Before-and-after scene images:
● ● ● ● ● ● ●

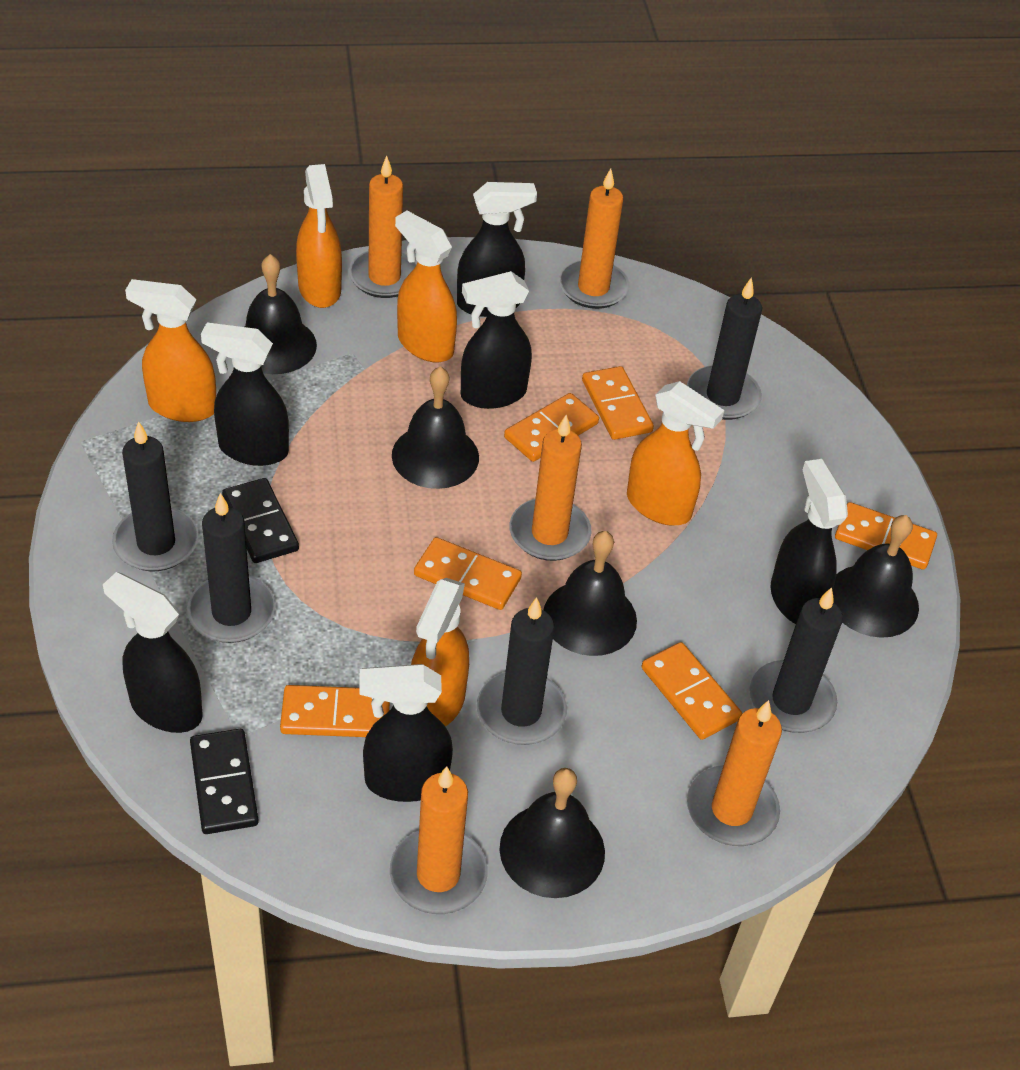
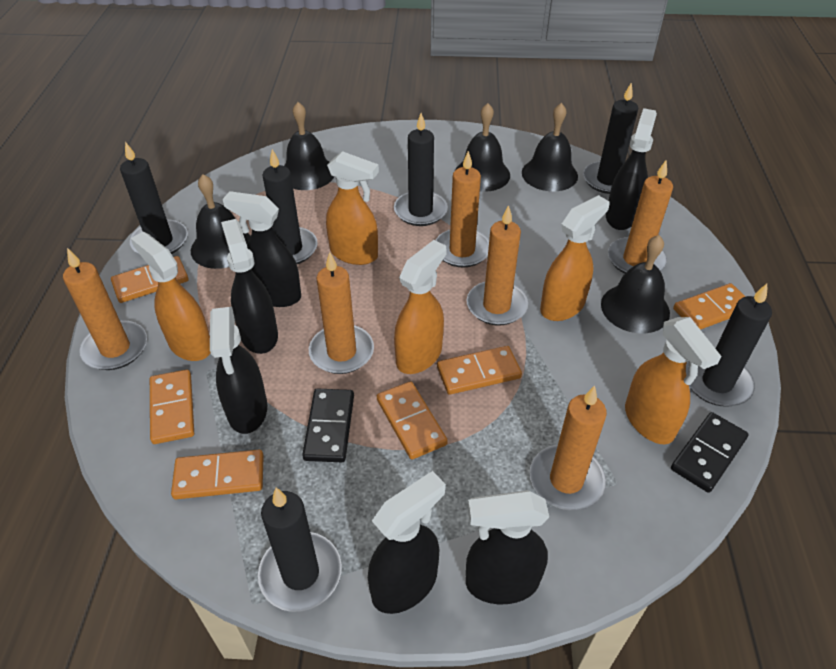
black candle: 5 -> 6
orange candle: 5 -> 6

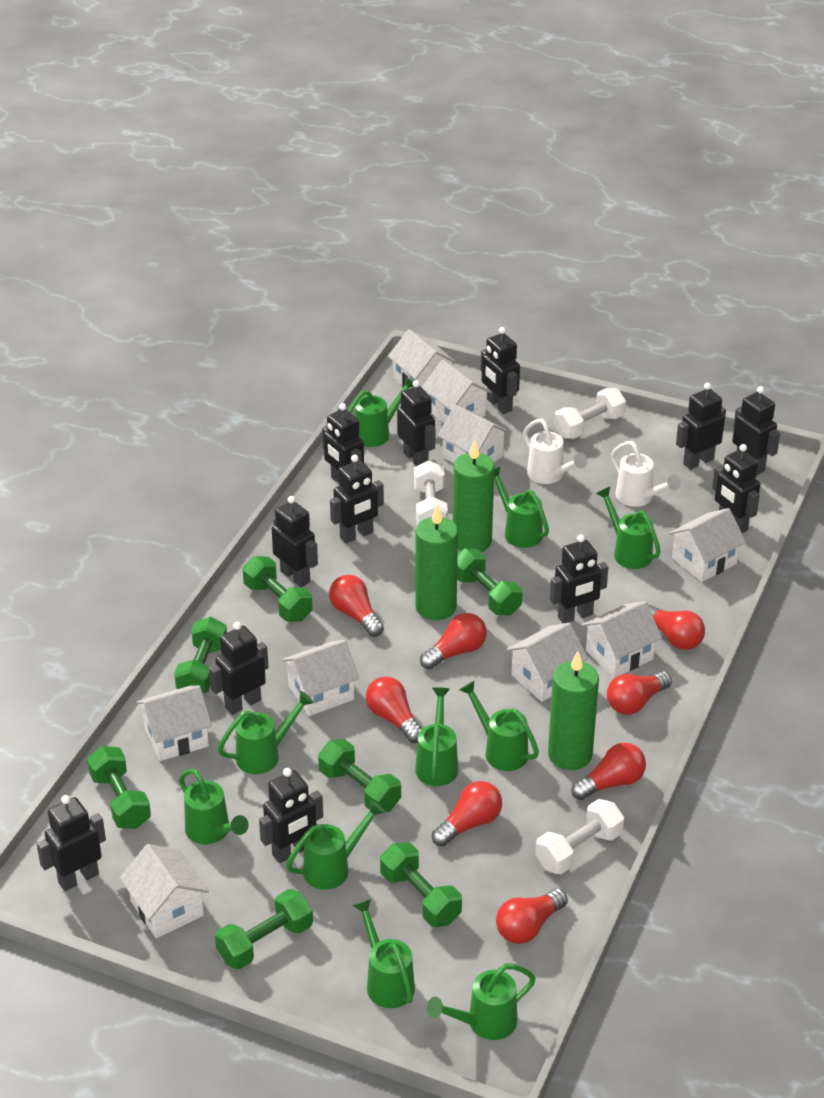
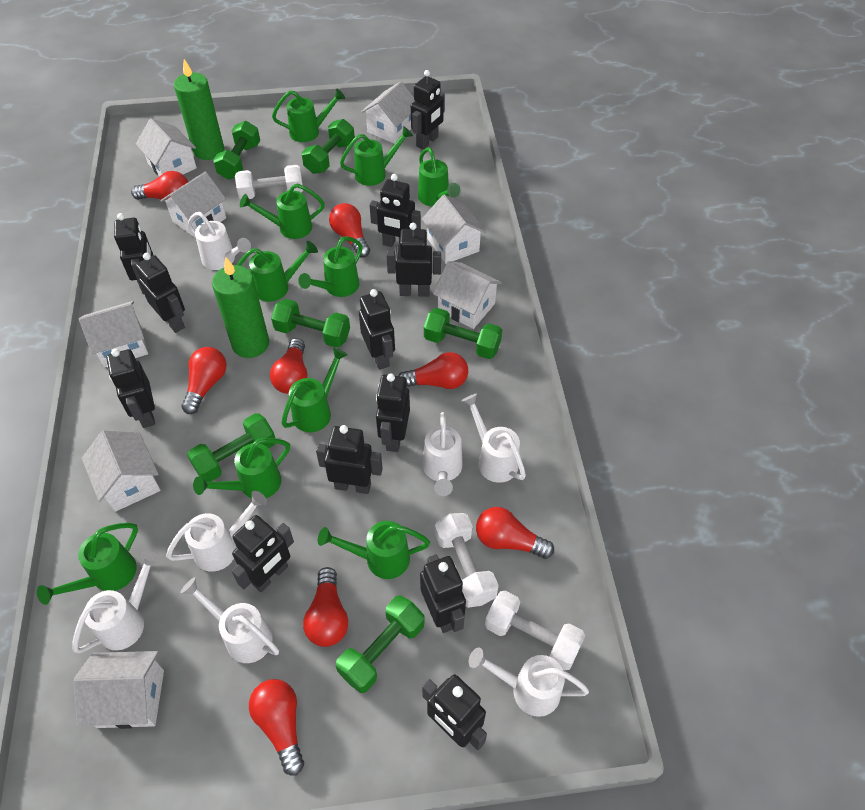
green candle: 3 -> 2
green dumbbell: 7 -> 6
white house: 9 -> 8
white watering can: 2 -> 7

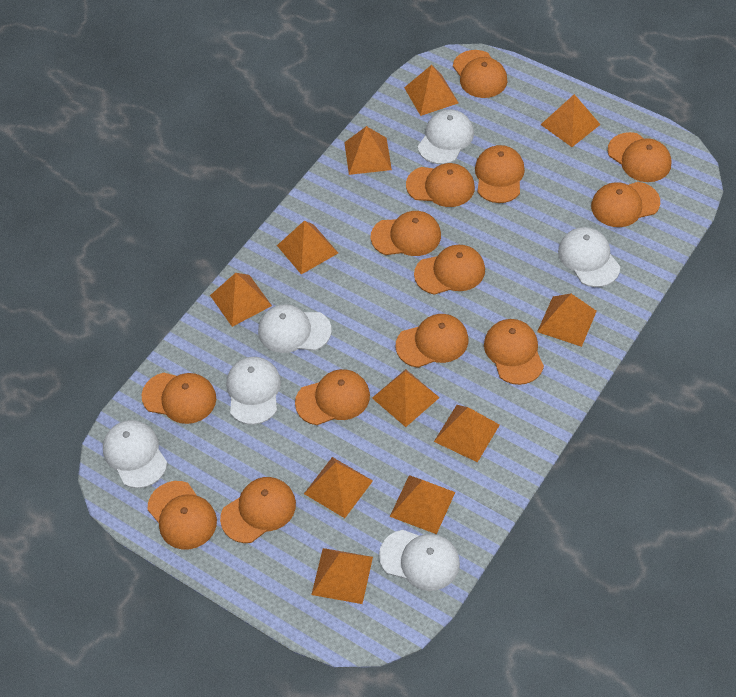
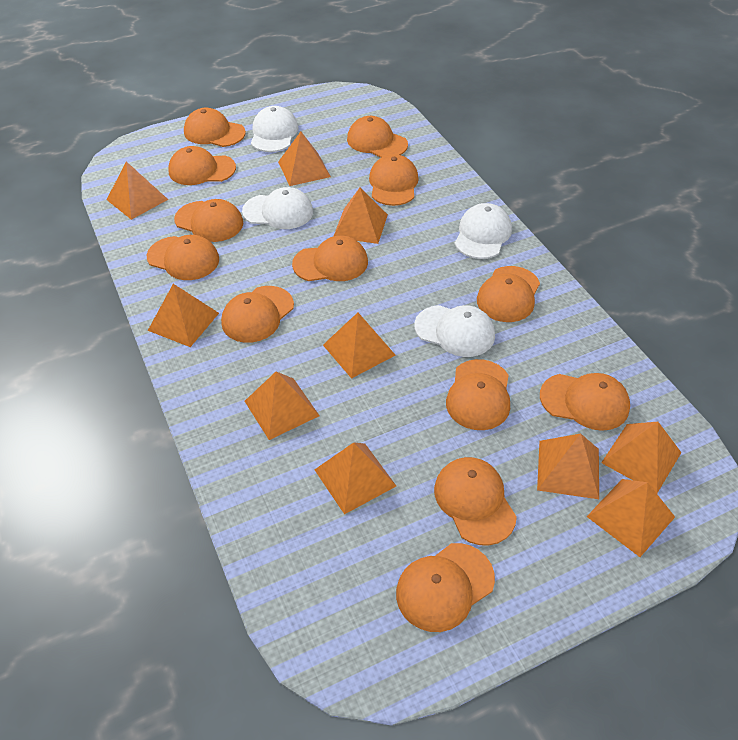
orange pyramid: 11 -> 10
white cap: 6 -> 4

● ● ● ● ● ● ●

* Work item
Restate every line above exactly, omitting images.

* Written reply
black candle: 5 -> 6
orange candle: 5 -> 6

green candle: 3 -> 2
green dumbbell: 7 -> 6
white house: 9 -> 8
white watering can: 2 -> 7

orange pyramid: 11 -> 10
white cap: 6 -> 4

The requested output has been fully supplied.